[Scene difference descriptions]
»»

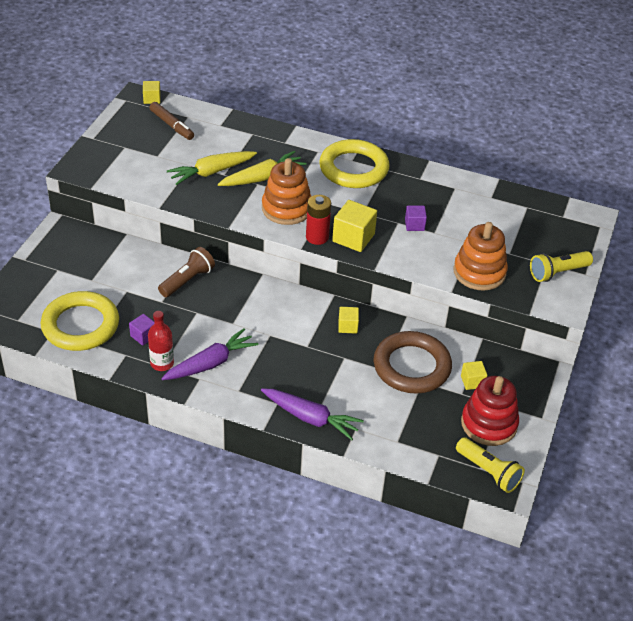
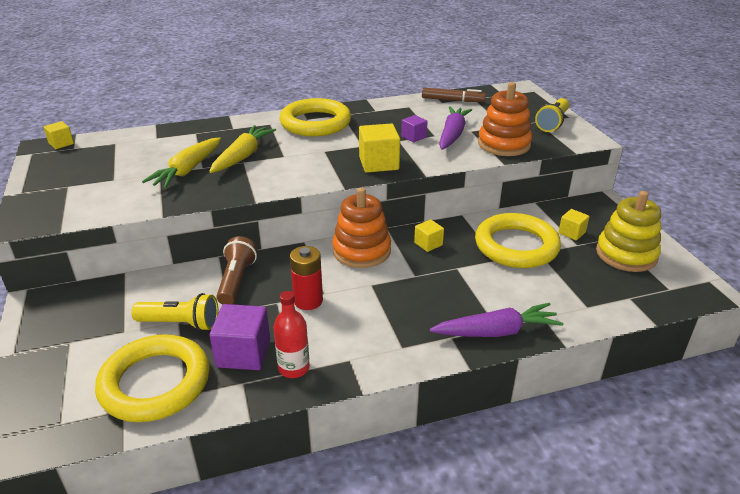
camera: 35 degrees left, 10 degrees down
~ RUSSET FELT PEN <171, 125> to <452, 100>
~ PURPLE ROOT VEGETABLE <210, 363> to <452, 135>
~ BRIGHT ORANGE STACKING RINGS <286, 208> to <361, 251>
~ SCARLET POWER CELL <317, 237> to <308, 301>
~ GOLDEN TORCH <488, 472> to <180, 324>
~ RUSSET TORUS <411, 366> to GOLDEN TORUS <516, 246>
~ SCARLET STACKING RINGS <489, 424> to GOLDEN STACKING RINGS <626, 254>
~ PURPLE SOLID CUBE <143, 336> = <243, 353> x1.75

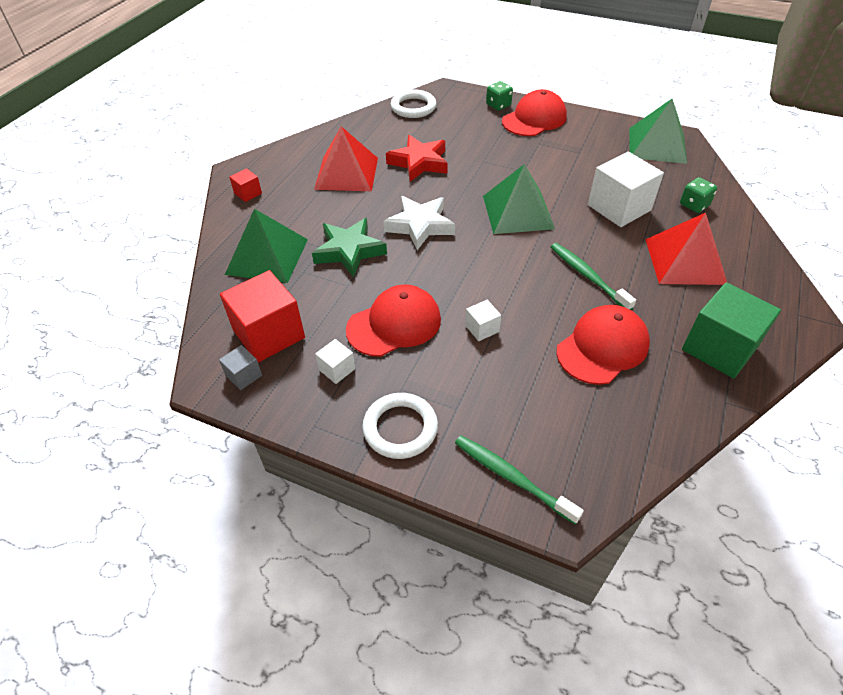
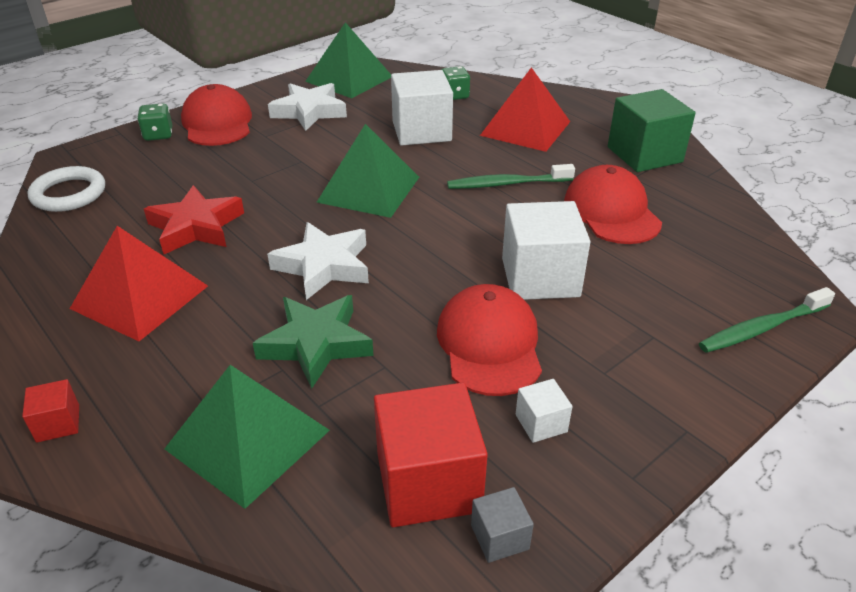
camera: 65 degrees left, 10 degrees down
- WHITE TORUS <400, 428>
+ WHITE STAR SHAPE <309, 112>
~ WHITE SOLID CUBE <482, 328> = <540, 277> x2.14

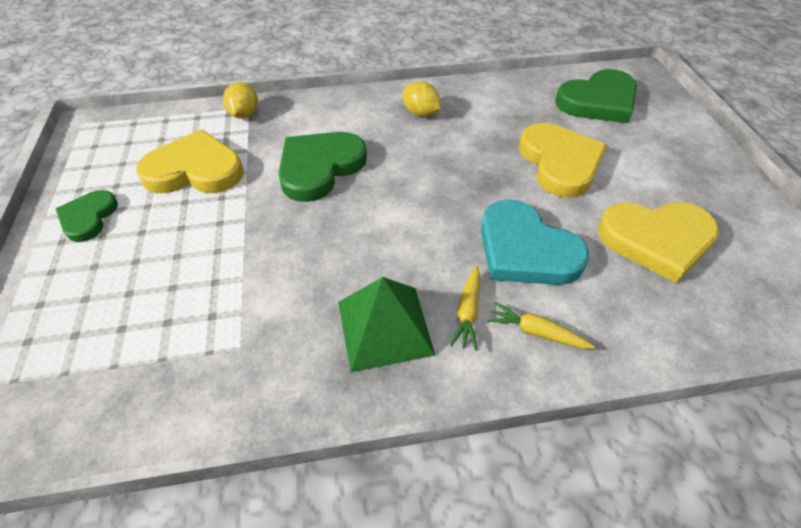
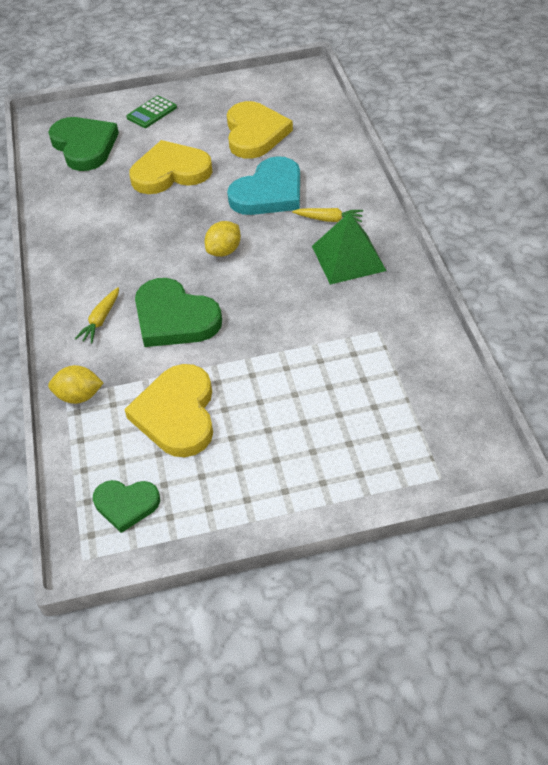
camera: 90 degrees left, 0 degrees up
+ LEAF-GREEN ADDING MACHINE <152, 112>
~ LEAF-GREEN HEART SHAPE <88, 218> to <126, 504>
~ GOLDEN TOY LEMON <421, 113> to <224, 251>
~ GOLDEN ROOT VEGETABLE <536, 332> to <101, 320>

««

### WORK REQUEST
Copy exactly the lines from the one containing "to <224, 251>" through the last line of the records, both included, and nothing else.

### YOUR SOLUTION
~ GOLDEN TOY LEMON <421, 113> to <224, 251>
~ GOLDEN ROOT VEGETABLE <536, 332> to <101, 320>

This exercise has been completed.